_Task to complete:_ Report each line of the listing below that holds "vapisux".

(Available data)

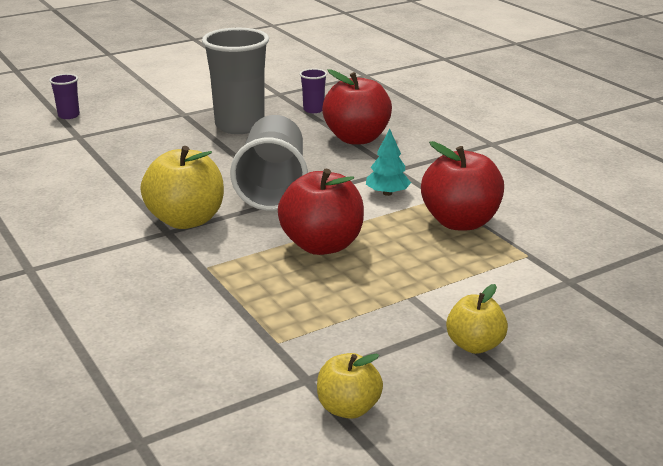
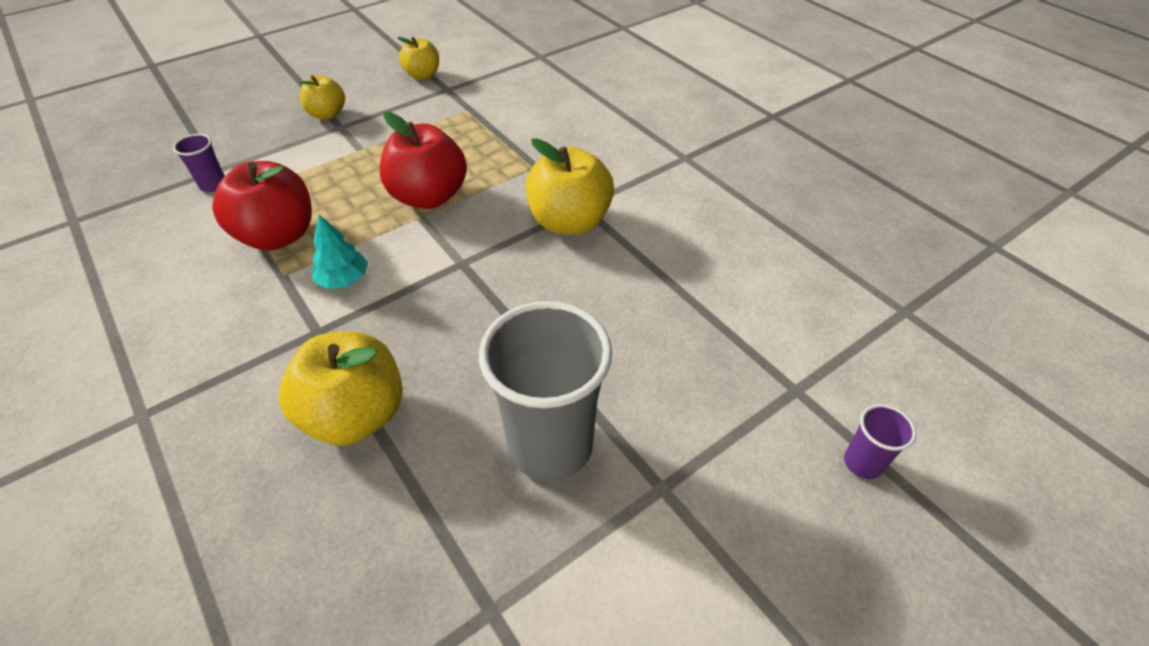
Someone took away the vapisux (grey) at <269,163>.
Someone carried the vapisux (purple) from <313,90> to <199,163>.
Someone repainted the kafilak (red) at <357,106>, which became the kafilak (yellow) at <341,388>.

(End Available data)

_Answer to this task:_
Someone took away the vapisux (grey) at <269,163>.
Someone carried the vapisux (purple) from <313,90> to <199,163>.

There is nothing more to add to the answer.